> **Work item**:
Within the listing below, the lines to output run from the one containing "rug: (117, 165) -> (183, 345), moved" through the one containing "sofa: (210, 182)"; copy them exactly and nothing else.

> **Dataset content**:
------------------------------------------------------------------------

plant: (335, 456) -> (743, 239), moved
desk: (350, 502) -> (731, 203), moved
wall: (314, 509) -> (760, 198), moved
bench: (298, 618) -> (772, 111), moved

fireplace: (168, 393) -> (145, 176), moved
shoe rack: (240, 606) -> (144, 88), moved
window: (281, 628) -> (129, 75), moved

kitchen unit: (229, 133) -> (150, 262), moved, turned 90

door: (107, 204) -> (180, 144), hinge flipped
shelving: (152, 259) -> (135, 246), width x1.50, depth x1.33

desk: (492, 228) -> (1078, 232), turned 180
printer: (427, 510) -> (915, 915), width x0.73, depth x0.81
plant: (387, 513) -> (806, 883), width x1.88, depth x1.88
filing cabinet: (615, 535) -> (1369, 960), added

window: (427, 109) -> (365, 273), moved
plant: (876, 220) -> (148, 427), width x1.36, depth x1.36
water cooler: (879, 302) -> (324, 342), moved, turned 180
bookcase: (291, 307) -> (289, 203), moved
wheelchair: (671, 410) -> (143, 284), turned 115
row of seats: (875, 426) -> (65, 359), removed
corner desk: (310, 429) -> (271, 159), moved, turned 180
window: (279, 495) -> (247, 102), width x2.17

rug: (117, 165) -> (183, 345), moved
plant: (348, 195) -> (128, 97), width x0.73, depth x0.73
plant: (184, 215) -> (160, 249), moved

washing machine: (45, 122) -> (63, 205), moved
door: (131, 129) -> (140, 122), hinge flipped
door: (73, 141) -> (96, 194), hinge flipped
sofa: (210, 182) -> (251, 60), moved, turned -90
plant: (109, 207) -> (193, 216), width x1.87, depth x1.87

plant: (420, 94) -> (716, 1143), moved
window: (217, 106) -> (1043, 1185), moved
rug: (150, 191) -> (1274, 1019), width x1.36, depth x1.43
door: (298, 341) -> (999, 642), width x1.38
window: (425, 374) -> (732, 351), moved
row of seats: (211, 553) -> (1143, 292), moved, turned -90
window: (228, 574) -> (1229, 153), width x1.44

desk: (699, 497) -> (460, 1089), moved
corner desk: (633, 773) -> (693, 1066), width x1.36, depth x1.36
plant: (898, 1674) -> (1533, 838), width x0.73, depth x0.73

------------------------------------------------------------------------

> **Answer box**:
rug: (117, 165) -> (183, 345), moved
plant: (348, 195) -> (128, 97), width x0.73, depth x0.73
plant: (184, 215) -> (160, 249), moved

washing machine: (45, 122) -> (63, 205), moved
door: (131, 129) -> (140, 122), hinge flipped
door: (73, 141) -> (96, 194), hinge flipped
sofa: (210, 182) -> (251, 60), moved, turned -90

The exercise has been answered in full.